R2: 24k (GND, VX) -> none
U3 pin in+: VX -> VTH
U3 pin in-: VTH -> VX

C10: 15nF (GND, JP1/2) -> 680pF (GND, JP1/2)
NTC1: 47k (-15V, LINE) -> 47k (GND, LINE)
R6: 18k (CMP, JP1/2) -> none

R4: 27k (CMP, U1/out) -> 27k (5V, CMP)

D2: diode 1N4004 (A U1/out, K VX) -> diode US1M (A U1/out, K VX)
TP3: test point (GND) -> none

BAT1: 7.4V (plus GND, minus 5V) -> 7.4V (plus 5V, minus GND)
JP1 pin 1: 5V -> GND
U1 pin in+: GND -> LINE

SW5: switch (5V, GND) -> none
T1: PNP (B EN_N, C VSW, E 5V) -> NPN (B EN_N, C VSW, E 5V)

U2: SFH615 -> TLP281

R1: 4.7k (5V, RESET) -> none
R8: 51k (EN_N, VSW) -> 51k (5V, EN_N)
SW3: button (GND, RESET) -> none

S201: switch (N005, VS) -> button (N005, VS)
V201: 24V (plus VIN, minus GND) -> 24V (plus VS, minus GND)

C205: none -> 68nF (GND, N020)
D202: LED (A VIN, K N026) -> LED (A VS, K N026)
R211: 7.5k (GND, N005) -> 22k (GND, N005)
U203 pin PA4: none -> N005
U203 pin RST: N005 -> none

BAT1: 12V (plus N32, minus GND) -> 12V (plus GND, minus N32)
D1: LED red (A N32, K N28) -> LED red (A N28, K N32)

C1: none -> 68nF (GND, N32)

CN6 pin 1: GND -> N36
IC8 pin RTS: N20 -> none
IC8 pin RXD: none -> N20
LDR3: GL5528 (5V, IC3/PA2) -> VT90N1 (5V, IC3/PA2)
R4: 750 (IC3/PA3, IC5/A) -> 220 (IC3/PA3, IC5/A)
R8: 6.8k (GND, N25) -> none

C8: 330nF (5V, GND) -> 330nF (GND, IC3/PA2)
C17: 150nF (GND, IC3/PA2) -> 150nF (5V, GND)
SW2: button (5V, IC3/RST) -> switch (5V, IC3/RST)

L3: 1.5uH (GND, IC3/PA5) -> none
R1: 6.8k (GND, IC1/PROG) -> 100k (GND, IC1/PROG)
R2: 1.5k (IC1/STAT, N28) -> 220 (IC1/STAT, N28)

:: TASK DESCRIPTION ::
In the records above, which lines hold the string "RESET"? Copy each one.

:: SOLUTION ::
R1: 4.7k (5V, RESET) -> none
SW3: button (GND, RESET) -> none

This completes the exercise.